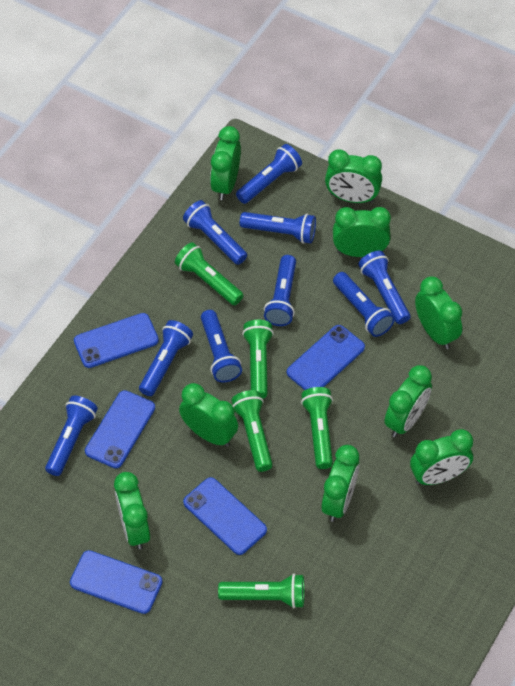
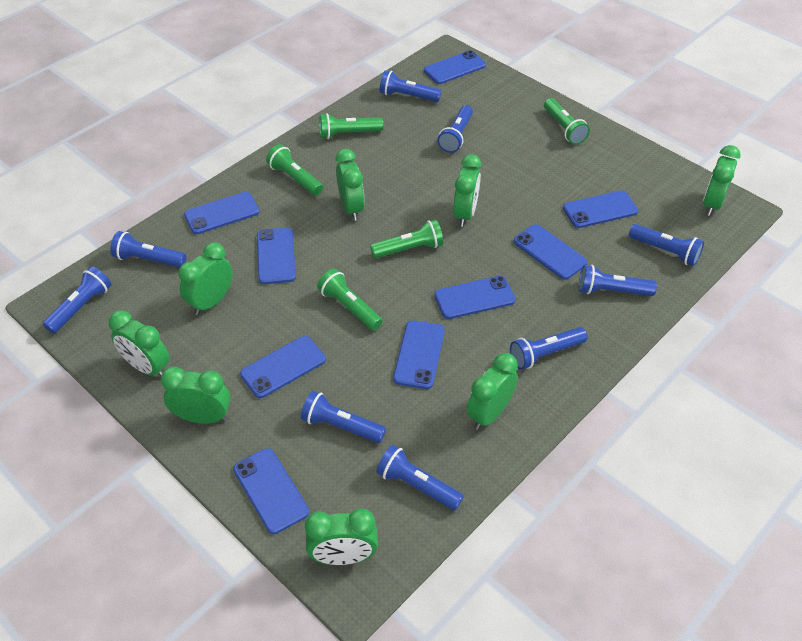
blue phone: [70,550,163,614] [74,313,159,368] [85,390,155,468] [183,477,267,555] [287,325,365,390] = 5 -> [184,192,260,234] [233,448,309,534] [240,336,326,398] [257,227,296,284] [393,320,445,389] [424,50,486,84] [434,276,516,319] [513,224,588,280] [563,190,638,228] = 9
green clock: [114,472,150,550] [179,383,238,447] [210,126,241,200] [322,445,359,522] [325,149,382,203] [333,207,391,257] [384,365,432,437] [410,429,473,485] [415,276,462,349] = 9 -> [109,310,170,377] [161,367,230,424] [178,242,233,315] [305,508,378,565] [336,149,365,221] [453,154,481,227] [467,353,518,430] [703,145,741,216] = 8

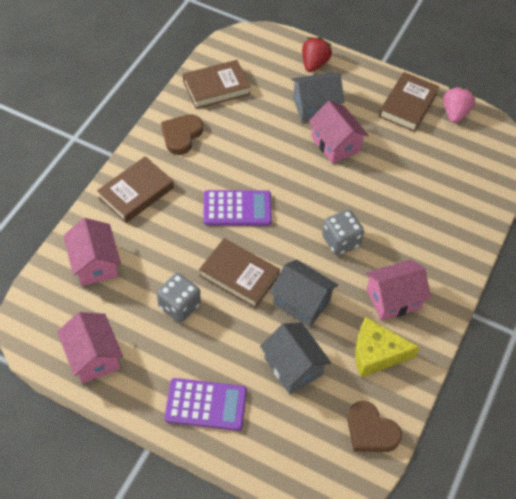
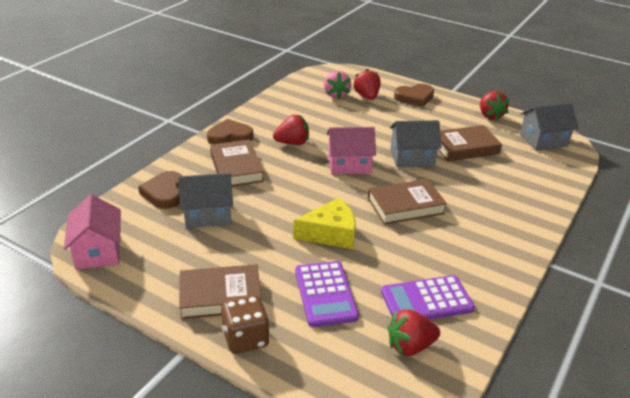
brown dice: none = 0 -> [221,295,270,354] = 1
brown heart: [161,114,203,155] [347,401,402,452] = 2 -> [138,171,182,209] [207,119,253,144] [394,84,434,107] = 3
grey dice: [157,273,201,323] [322,210,364,255] = 2 -> none = 0
pink house: [57,312,123,384] [63,218,121,286] [309,101,369,164] [366,259,431,321] = 4 -> [64,194,121,270] [327,127,376,174] = 2
red strawberry: [302,37,332,72] = 1 -> [273,114,309,145] [353,69,381,100] [388,309,440,356] [480,91,510,121] = 4

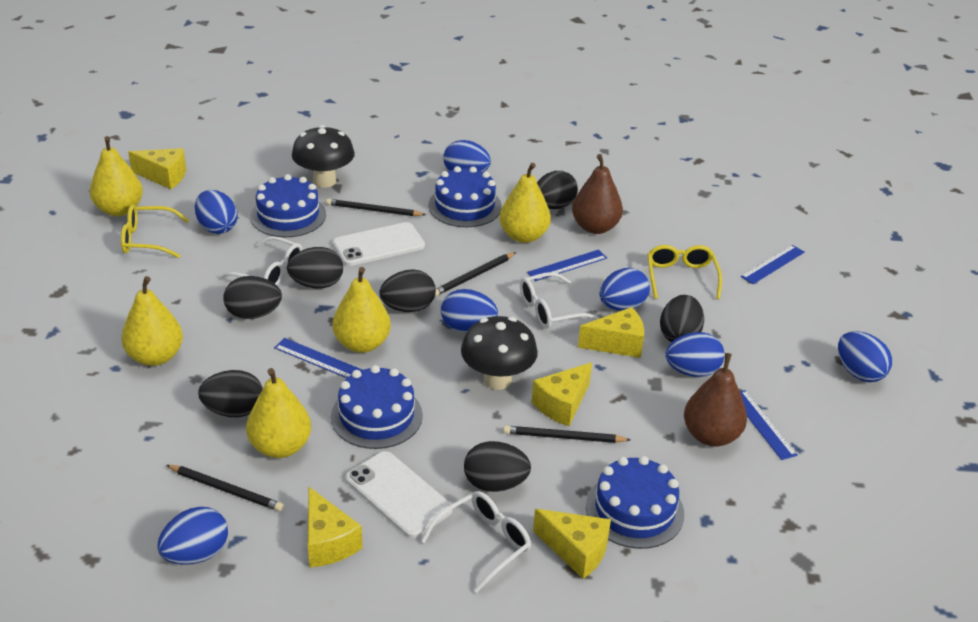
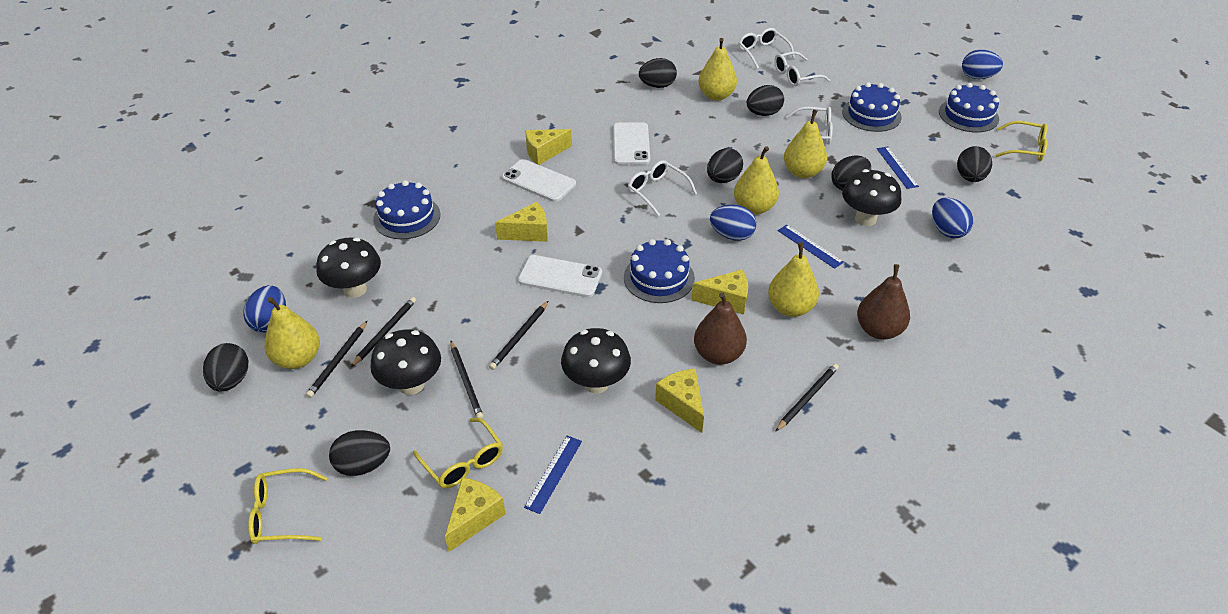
black mushroom: [292,125,355,187] [461,316,538,390] = 2 -> [316,238,381,298] [370,329,441,395] [561,328,631,394] [842,169,901,226] = 4
black pencil: [166,465,284,511] [326,199,426,216] [435,252,516,296] [503,426,630,443] = 4 -> [306,321,367,398] [351,297,416,367] [450,341,484,419] [489,301,548,370] [775,364,839,432] = 5
blue egg: [157,507,228,565] [195,190,238,234] [441,289,498,332] [443,140,491,172] [600,268,650,311] [665,332,725,377] [838,331,892,382] = 7 -> [243,285,286,333] [710,205,757,241] [932,198,973,238] [962,50,1003,79] = 4
blue ruler: [274,338,362,378] [527,250,607,281] [740,390,798,460] [741,245,805,284] = 4 -> [524,436,582,514] [778,225,844,269] [877,147,919,189] = 3
white glasses: [220,236,303,285] [421,491,531,593] [520,272,600,329] = 3 -> [628,160,697,216] [738,28,795,69] [774,51,830,86] [786,107,833,145] = 4
white phone: [333,222,425,266] [346,451,453,538] = 2 -> [502,159,576,202] [518,255,602,297] [613,122,650,165] = 3
yellow glasses: [121,204,189,258] [647,245,722,299] = 2 -> [248,468,327,544] [413,418,503,488] [995,121,1048,161] = 3

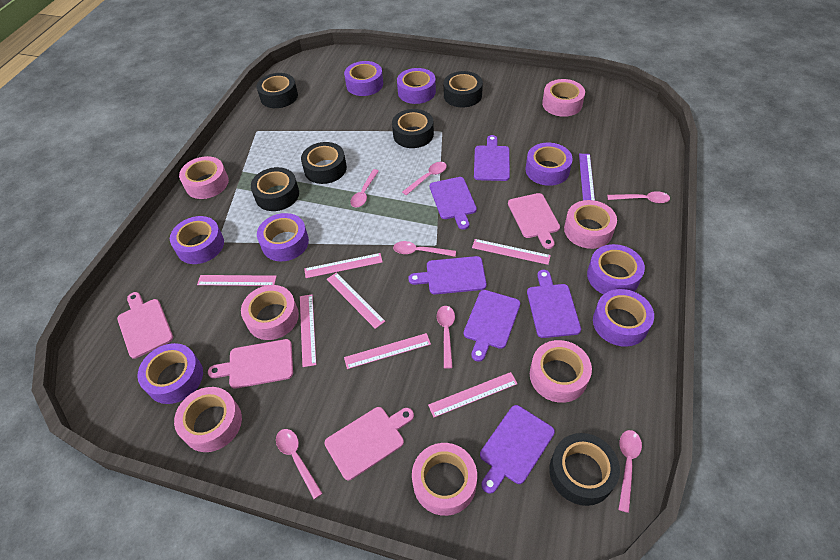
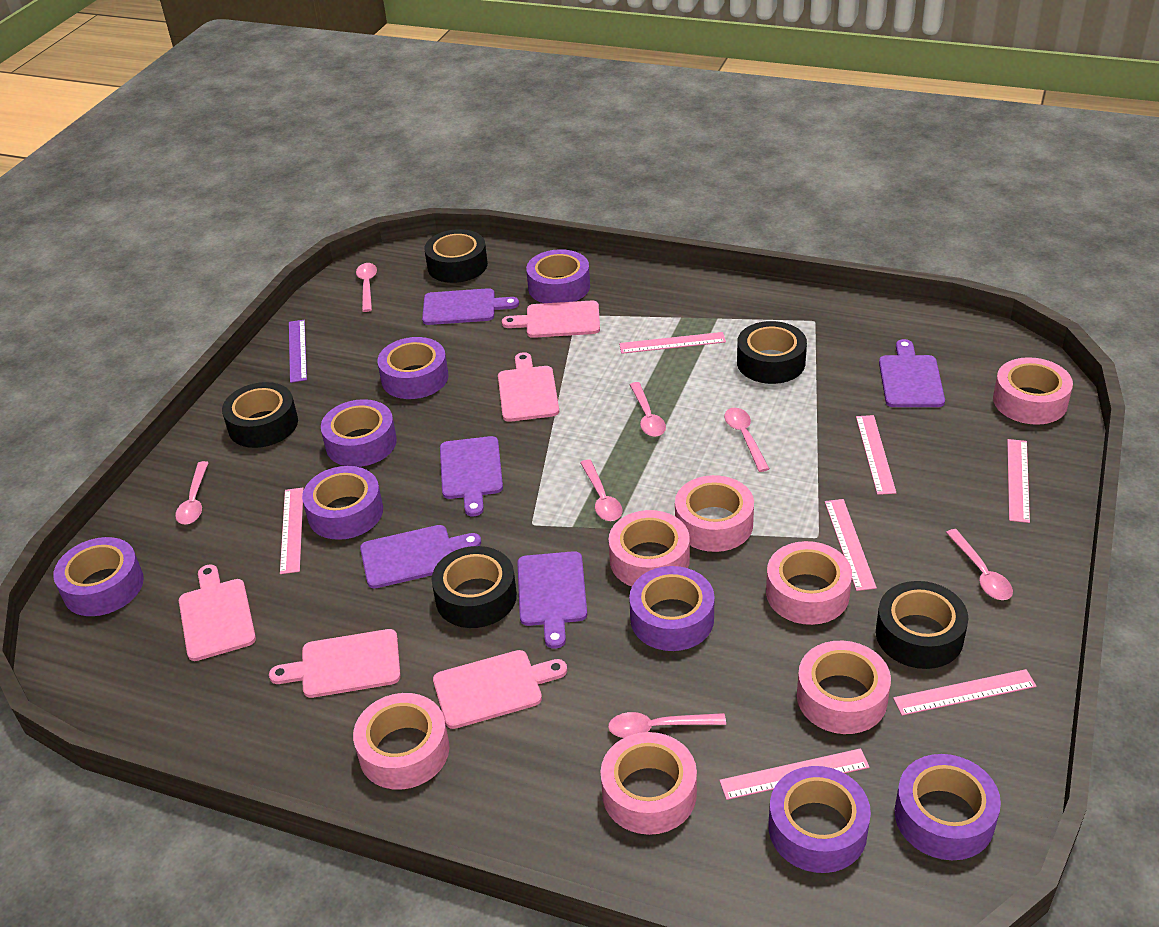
black tape: [251,167,299,211] [256,73,298,108] [301,142,347,184] [392,109,434,148] [444,71,483,107] [549,433,620,506] = 6 -> [222,382,298,448] [424,229,488,283] [432,546,517,628] [737,321,807,384] [876,581,968,669] = 5
pink cutting board: [117,292,173,359] [208,339,293,389] [325,407,414,480] [508,193,560,249] = 4 -> [179,564,256,661] [269,629,401,698] [433,650,567,729] [498,352,559,422] [502,301,600,338] = 5
purple cutting board: [408,256,487,294] [430,177,477,230] [464,290,520,362] [474,135,510,181] [480,405,555,494] [527,270,581,338] = 6 -> [360,525,481,588] [422,288,519,325] [440,436,503,516] [517,551,587,649] [879,339,945,407] = 5

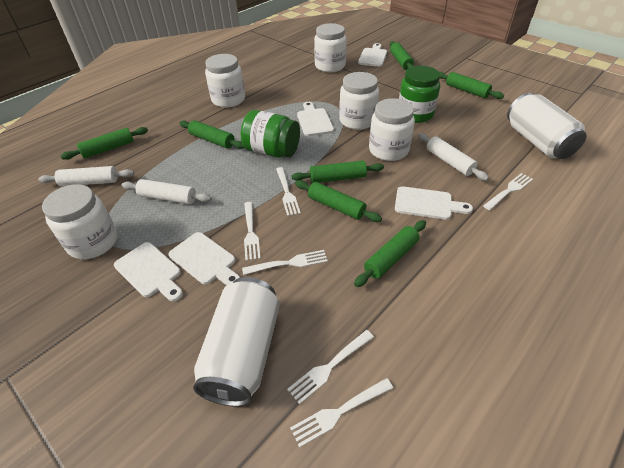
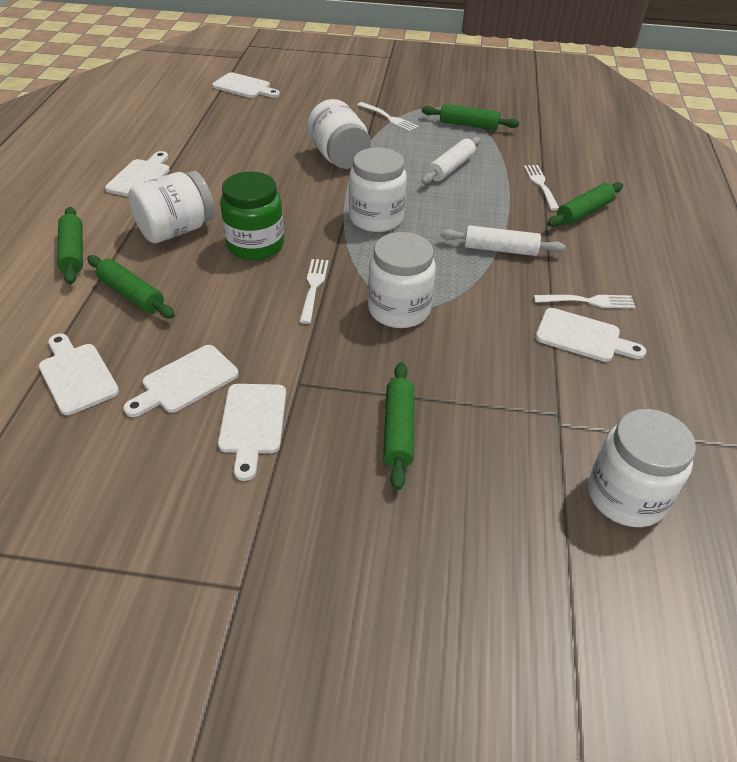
green jar: [241,110,300,158] [399,66,440,123] = 2 -> [220,171,284,260] = 1
green rolling pin: [61,127,148,160] [179,120,244,149] [292,161,384,183] [295,180,382,222] [354,220,426,287] [390,41,414,70] [439,72,504,99] = 7 -> [57,207,83,285] [87,255,175,318] [383,362,414,490] [422,104,519,130] [547,182,623,227] = 5
white can: [193,277,280,407] [507,93,587,159] = 2 -> none = 0
white cutting board: [114,242,183,301] [169,232,240,285] [297,102,334,136] [358,43,387,67] [395,186,473,220] = 5 -> [39,334,119,415] [105,151,170,196] [123,345,239,417] [212,72,280,98] [218,384,286,481] [536,308,646,362] = 6
white fork: [242,250,328,275] [244,202,261,261] [276,167,301,216] [287,330,374,404] [290,378,393,448] [483,173,533,210] = 6 -> [299,259,329,324] [358,102,419,132] [524,165,559,211] [534,295,635,308] = 4
white rolling pin: [38,166,134,186] [122,179,212,204] [418,133,489,181] = 3 -> [421,137,481,184] [441,225,565,256] = 2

++++++++++++++++++++

I need the entries printed exactly, with each picture left out.

blue phone: [70,550,163,614] [74,313,159,368] [85,390,155,468] [183,477,267,555] [287,325,365,390] = 5 -> [184,192,260,234] [233,448,309,534] [240,336,326,398] [257,227,296,284] [393,320,445,389] [424,50,486,84] [434,276,516,319] [513,224,588,280] [563,190,638,228] = 9
green clock: [114,472,150,550] [179,383,238,447] [210,126,241,200] [322,445,359,522] [325,149,382,203] [333,207,391,257] [384,365,432,437] [410,429,473,485] [415,276,462,349] = 9 -> [109,310,170,377] [161,367,230,424] [178,242,233,315] [305,508,378,565] [336,149,365,221] [453,154,481,227] [467,353,518,430] [703,145,741,216] = 8

brown dice: none = 0 -> [221,295,270,354] = 1
brown heart: [161,114,203,155] [347,401,402,452] = 2 -> [138,171,182,209] [207,119,253,144] [394,84,434,107] = 3
grey dice: [157,273,201,323] [322,210,364,255] = 2 -> none = 0
pink house: [57,312,123,384] [63,218,121,286] [309,101,369,164] [366,259,431,321] = 4 -> [64,194,121,270] [327,127,376,174] = 2
red strawberry: [302,37,332,72] = 1 -> [273,114,309,145] [353,69,381,100] [388,309,440,356] [480,91,510,121] = 4

black mushroom: [292,125,355,187] [461,316,538,390] = 2 -> [316,238,381,298] [370,329,441,395] [561,328,631,394] [842,169,901,226] = 4
black pencil: [166,465,284,511] [326,199,426,216] [435,252,516,296] [503,426,630,443] = 4 -> [306,321,367,398] [351,297,416,367] [450,341,484,419] [489,301,548,370] [775,364,839,432] = 5
blue egg: [157,507,228,565] [195,190,238,234] [441,289,498,332] [443,140,491,172] [600,268,650,311] [665,332,725,377] [838,331,892,382] = 7 -> [243,285,286,333] [710,205,757,241] [932,198,973,238] [962,50,1003,79] = 4
blue ruler: [274,338,362,378] [527,250,607,281] [740,390,798,460] [741,245,805,284] = 4 -> [524,436,582,514] [778,225,844,269] [877,147,919,189] = 3
white glasses: [220,236,303,285] [421,491,531,593] [520,272,600,329] = 3 -> [628,160,697,216] [738,28,795,69] [774,51,830,86] [786,107,833,145] = 4
white phone: [333,222,425,266] [346,451,453,538] = 2 -> [502,159,576,202] [518,255,602,297] [613,122,650,165] = 3
yellow glasses: [121,204,189,258] [647,245,722,299] = 2 -> [248,468,327,544] [413,418,503,488] [995,121,1048,161] = 3

black tape: [251,167,299,211] [256,73,298,108] [301,142,347,184] [392,109,434,148] [444,71,483,107] [549,433,620,506] = 6 -> [222,382,298,448] [424,229,488,283] [432,546,517,628] [737,321,807,384] [876,581,968,669] = 5
pink cutting board: [117,292,173,359] [208,339,293,389] [325,407,414,480] [508,193,560,249] = 4 -> [179,564,256,661] [269,629,401,698] [433,650,567,729] [498,352,559,422] [502,301,600,338] = 5
purple cutting board: [408,256,487,294] [430,177,477,230] [464,290,520,362] [474,135,510,181] [480,405,555,494] [527,270,581,338] = 6 -> [360,525,481,588] [422,288,519,325] [440,436,503,516] [517,551,587,649] [879,339,945,407] = 5

green jar: [241,110,300,158] [399,66,440,123] = 2 -> [220,171,284,260] = 1
green rolling pin: [61,127,148,160] [179,120,244,149] [292,161,384,183] [295,180,382,222] [354,220,426,287] [390,41,414,70] [439,72,504,99] = 7 -> [57,207,83,285] [87,255,175,318] [383,362,414,490] [422,104,519,130] [547,182,623,227] = 5
white can: [193,277,280,407] [507,93,587,159] = 2 -> none = 0
white cutting board: [114,242,183,301] [169,232,240,285] [297,102,334,136] [358,43,387,67] [395,186,473,220] = 5 -> [39,334,119,415] [105,151,170,196] [123,345,239,417] [212,72,280,98] [218,384,286,481] [536,308,646,362] = 6
white fork: [242,250,328,275] [244,202,261,261] [276,167,301,216] [287,330,374,404] [290,378,393,448] [483,173,533,210] = 6 -> [299,259,329,324] [358,102,419,132] [524,165,559,211] [534,295,635,308] = 4
white rolling pin: [38,166,134,186] [122,179,212,204] [418,133,489,181] = 3 -> [421,137,481,184] [441,225,565,256] = 2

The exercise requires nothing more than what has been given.